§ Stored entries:
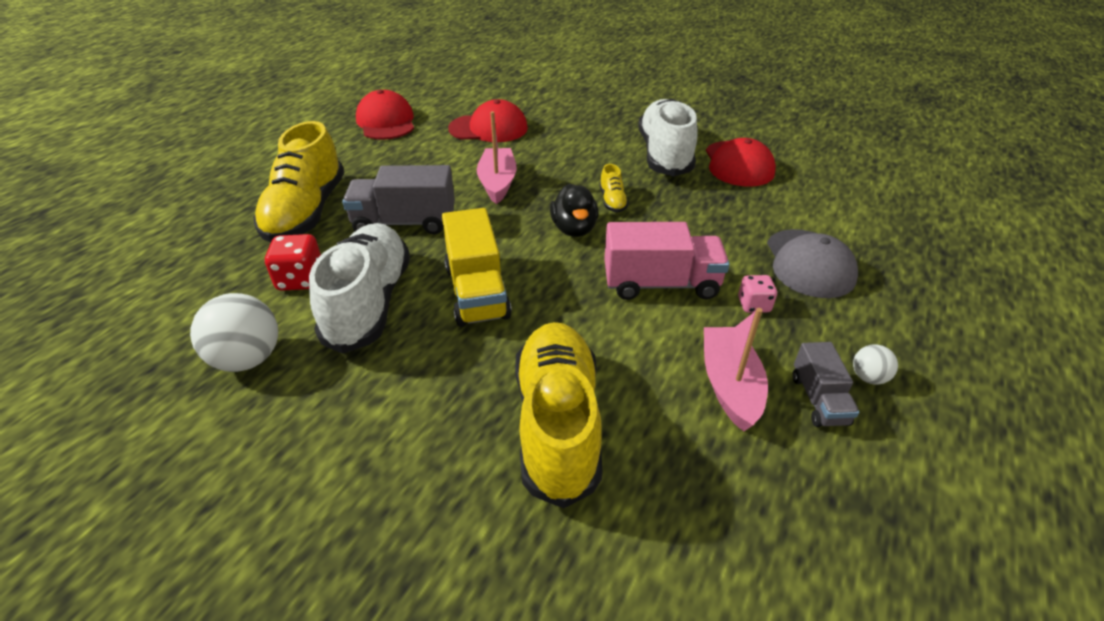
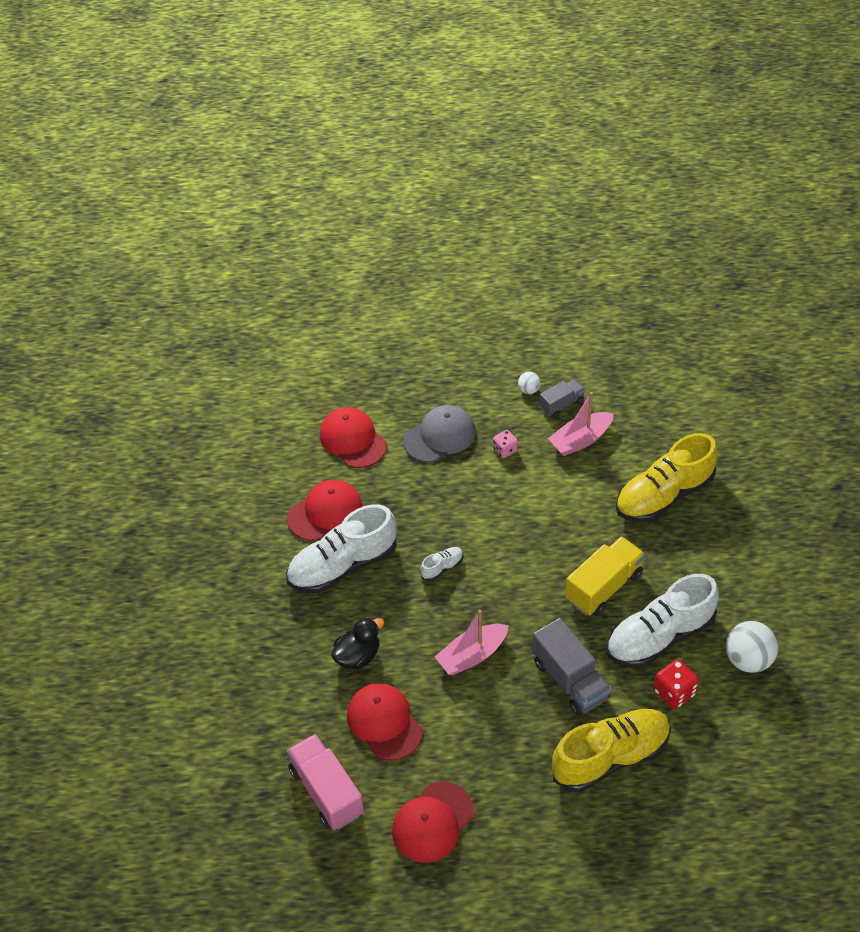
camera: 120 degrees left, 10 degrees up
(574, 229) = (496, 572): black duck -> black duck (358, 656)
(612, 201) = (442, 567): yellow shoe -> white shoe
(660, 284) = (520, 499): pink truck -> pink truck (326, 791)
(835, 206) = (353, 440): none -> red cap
--
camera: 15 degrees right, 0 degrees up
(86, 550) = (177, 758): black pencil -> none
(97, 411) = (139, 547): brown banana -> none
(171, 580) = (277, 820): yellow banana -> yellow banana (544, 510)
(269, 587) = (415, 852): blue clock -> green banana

§ What you will do:
Show the lines above that include "camera".

§ Solution below:
camera: 120 degrees left, 10 degrees up
camera: 15 degrees right, 0 degrees up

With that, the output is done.